>>

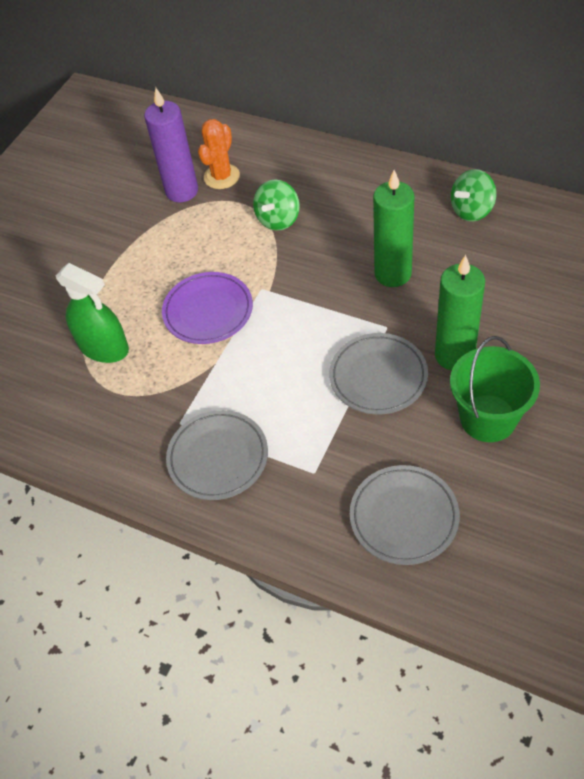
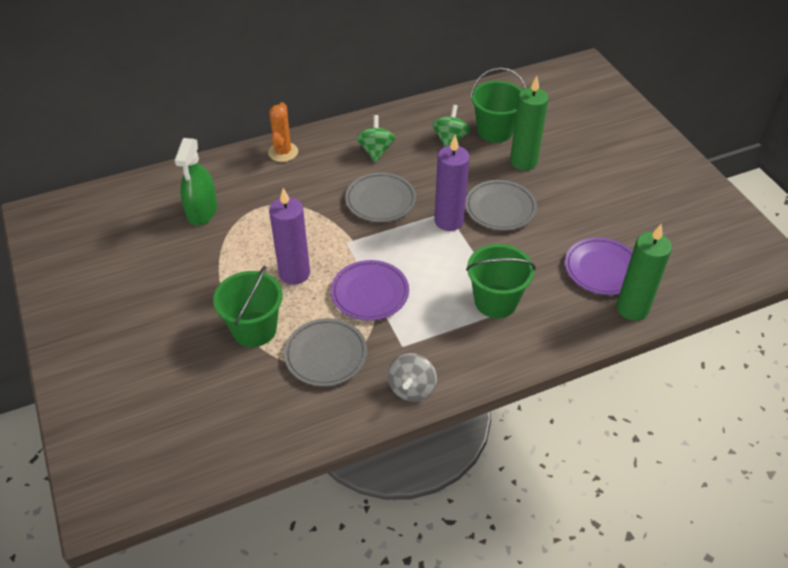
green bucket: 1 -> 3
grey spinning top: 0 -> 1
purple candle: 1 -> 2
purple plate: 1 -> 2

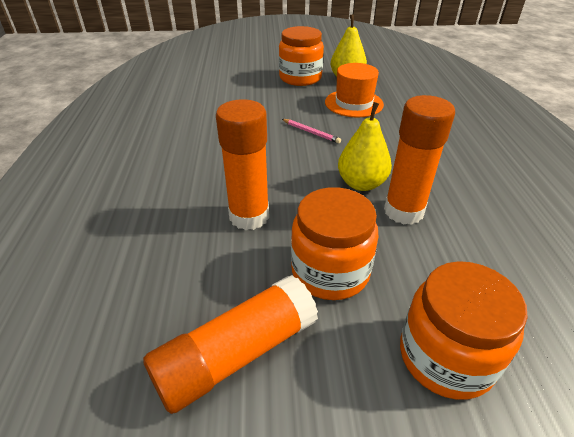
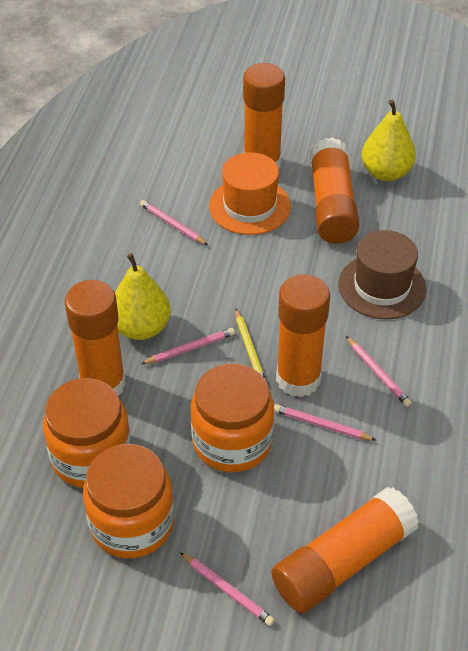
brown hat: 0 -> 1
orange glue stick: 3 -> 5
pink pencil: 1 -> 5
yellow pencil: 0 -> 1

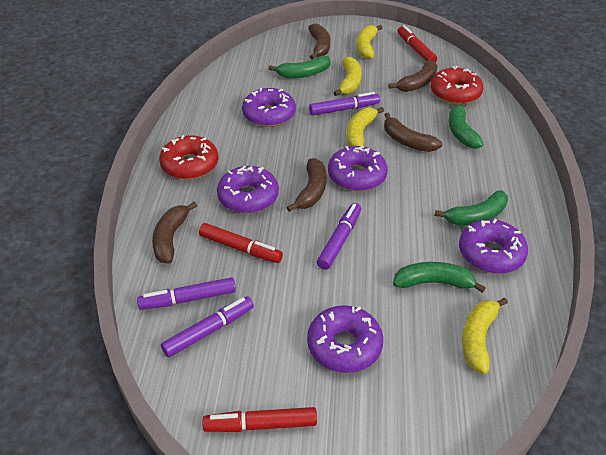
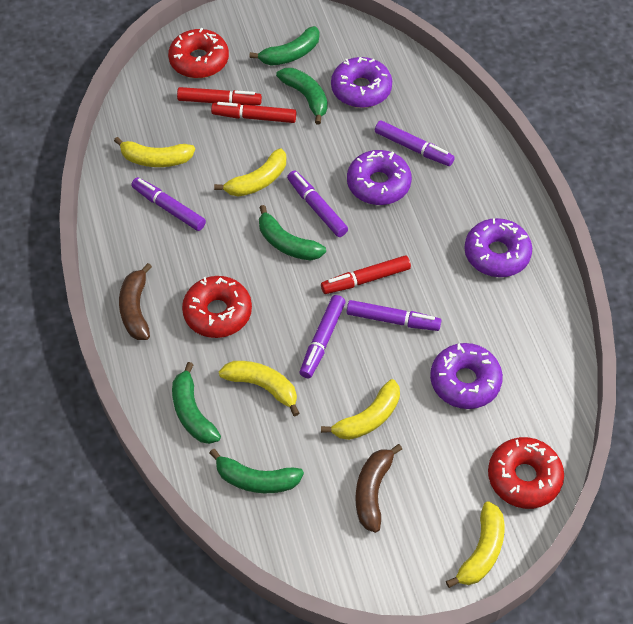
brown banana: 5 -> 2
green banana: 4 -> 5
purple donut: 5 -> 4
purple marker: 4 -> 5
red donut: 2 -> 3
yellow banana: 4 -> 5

<<

• **TASK PROMPT**
Only the lines from the one with "brown hat: 0 -> 1" through the final line of the data should be written out, exactly and including both ends. Skip the pictures.

• **RESPONSE TO THE TASK**
brown hat: 0 -> 1
orange glue stick: 3 -> 5
pink pencil: 1 -> 5
yellow pencil: 0 -> 1

brown banana: 5 -> 2
green banana: 4 -> 5
purple donut: 5 -> 4
purple marker: 4 -> 5
red donut: 2 -> 3
yellow banana: 4 -> 5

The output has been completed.